* _Record set_

┏━━

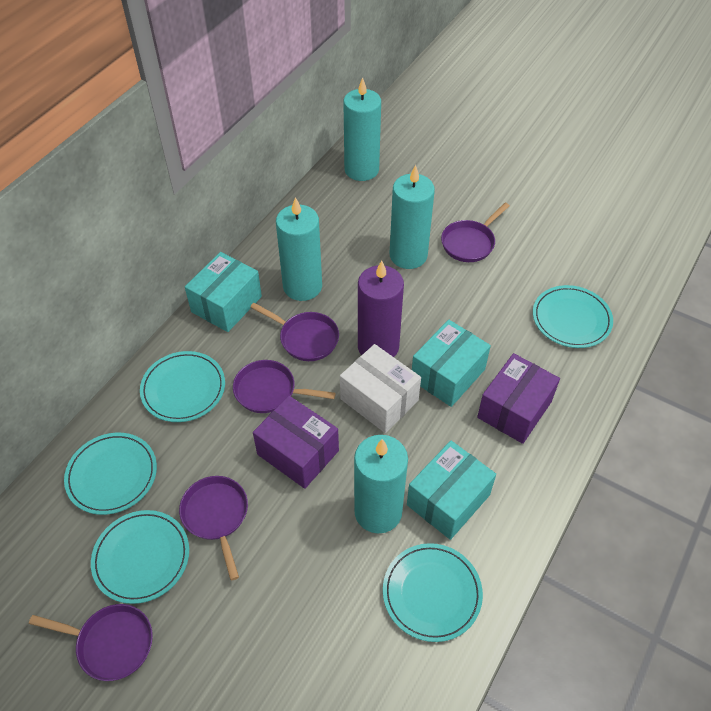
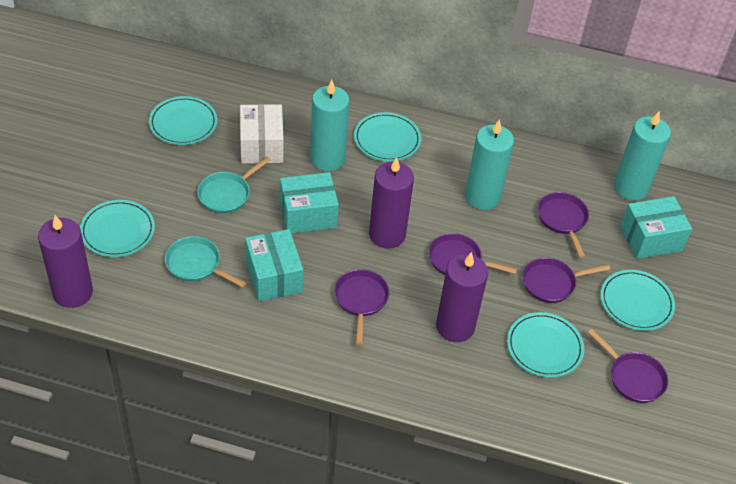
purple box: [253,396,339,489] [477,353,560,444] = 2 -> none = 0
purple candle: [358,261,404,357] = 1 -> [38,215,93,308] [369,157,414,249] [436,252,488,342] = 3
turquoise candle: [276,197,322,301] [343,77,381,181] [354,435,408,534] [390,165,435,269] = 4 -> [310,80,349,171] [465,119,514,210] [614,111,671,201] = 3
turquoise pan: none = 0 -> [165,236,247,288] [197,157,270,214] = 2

┗━━
┏━━

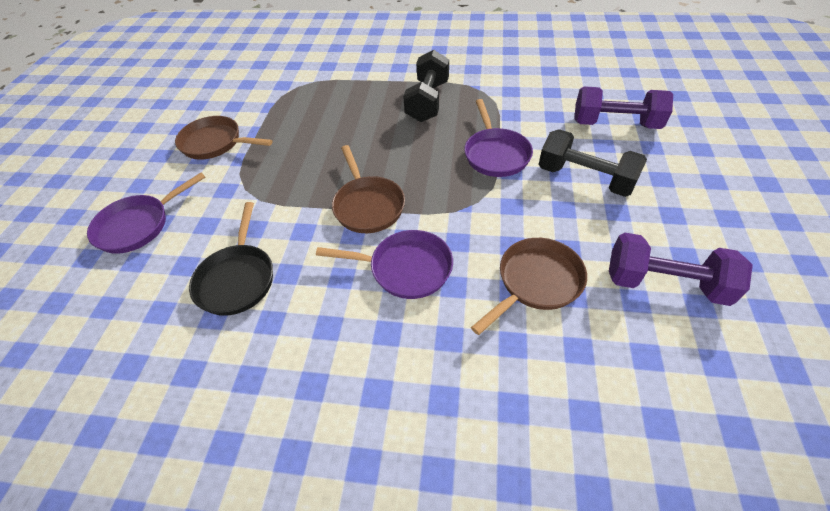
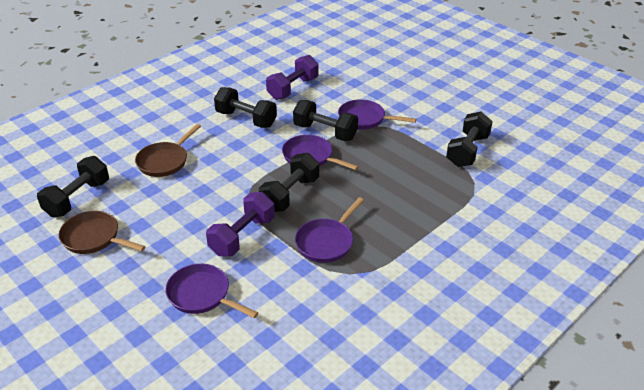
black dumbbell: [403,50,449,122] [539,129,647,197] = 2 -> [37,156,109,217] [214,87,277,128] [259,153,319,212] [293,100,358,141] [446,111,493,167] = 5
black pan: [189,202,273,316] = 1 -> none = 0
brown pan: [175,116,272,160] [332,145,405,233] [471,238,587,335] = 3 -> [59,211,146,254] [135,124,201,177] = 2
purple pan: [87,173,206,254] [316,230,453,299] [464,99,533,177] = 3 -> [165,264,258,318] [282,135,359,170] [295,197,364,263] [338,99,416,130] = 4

┗━━

* _Exercise requirements_
Retype only this portion of the data above: the line containing "black pan: [189,202,273,316] = 1 -> none = 0", the line containing "purple pan: [87,173,206,254]", and all lines between them, exactly.

* _Written solution_
black pan: [189,202,273,316] = 1 -> none = 0
brown pan: [175,116,272,160] [332,145,405,233] [471,238,587,335] = 3 -> [59,211,146,254] [135,124,201,177] = 2
purple pan: [87,173,206,254] [316,230,453,299] [464,99,533,177] = 3 -> [165,264,258,318] [282,135,359,170] [295,197,364,263] [338,99,416,130] = 4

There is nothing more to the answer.